• _TASK TO CARRY OUT_: Without including the pictures, copy each line below exactly as it reads.

• _Object change listings_:

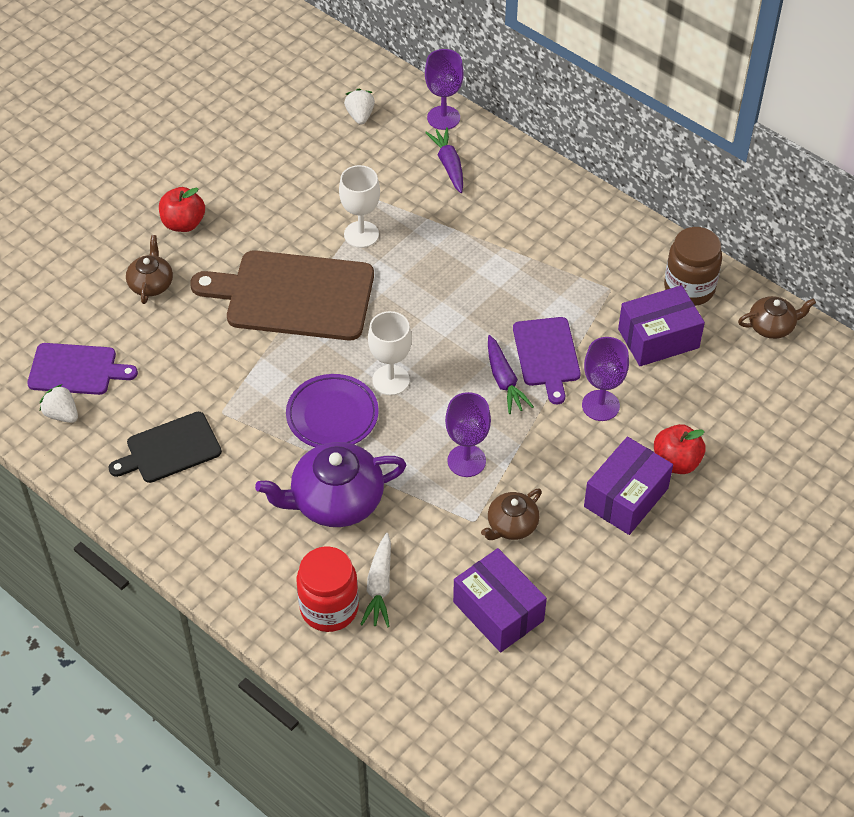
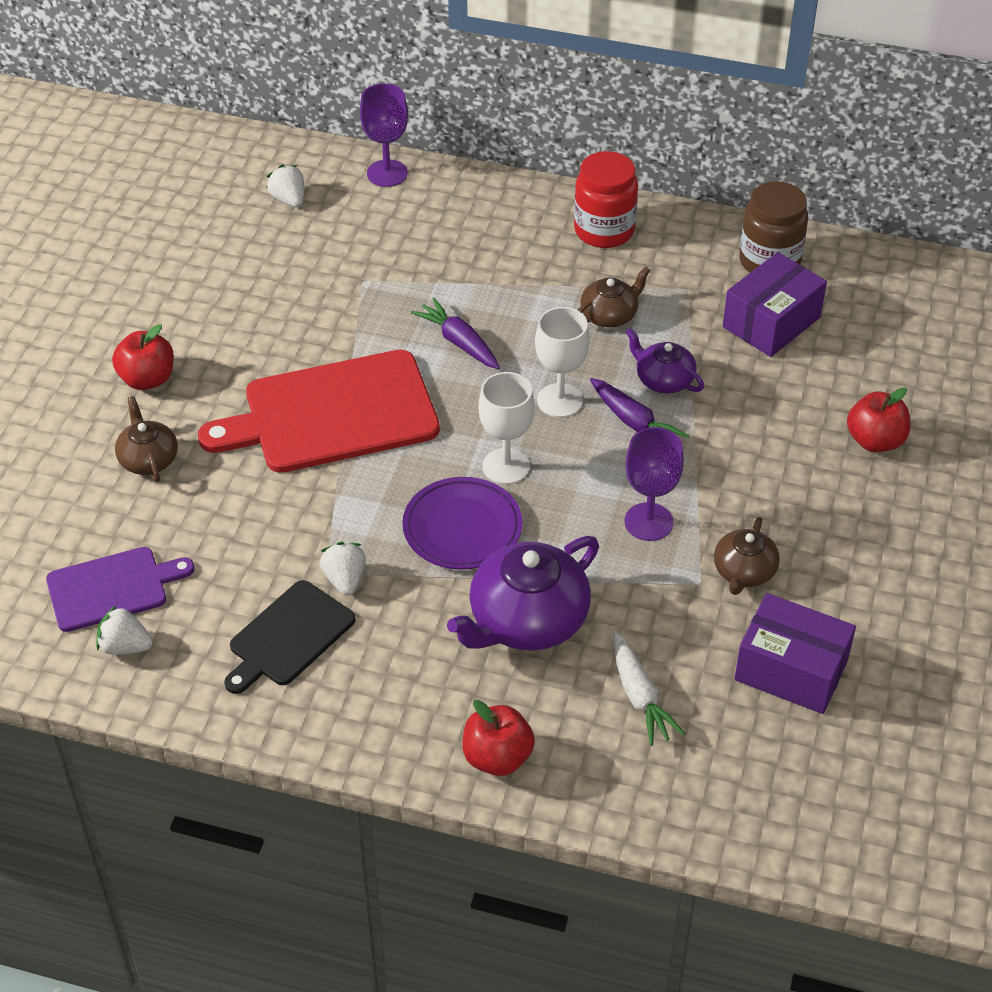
camera: 25 degrees left, 5 degrees down
(230, 422) = (345, 579): none -> white strawberry
(256, 590) = (497, 757): none -> red apple
(293, 295) = (332, 414): brown cutting board -> red cutting board
(329, 608) = (597, 743): red jar -> red jar (604, 230)
(361, 234) = (371, 323): white goblet -> white goblet (560, 400)
(449, 165) = (425, 219): purple carrot -> purple carrot (459, 342)
(547, 355) = (663, 380): purple cutting board -> purple teapot
(600, 405) = (756, 411): purple goblet -> none
(626, 497) = (847, 496): purple box -> none
(772, 326) = (880, 271): brown teapot -> brown teapot (609, 315)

• _ANSWER BOX_:
camera: 25 degrees left, 5 degrees down
(230, 422) = (345, 579): none -> white strawberry
(256, 590) = (497, 757): none -> red apple
(293, 295) = (332, 414): brown cutting board -> red cutting board
(329, 608) = (597, 743): red jar -> red jar (604, 230)
(361, 234) = (371, 323): white goblet -> white goblet (560, 400)
(449, 165) = (425, 219): purple carrot -> purple carrot (459, 342)
(547, 355) = (663, 380): purple cutting board -> purple teapot
(600, 405) = (756, 411): purple goblet -> none
(626, 497) = (847, 496): purple box -> none
(772, 326) = (880, 271): brown teapot -> brown teapot (609, 315)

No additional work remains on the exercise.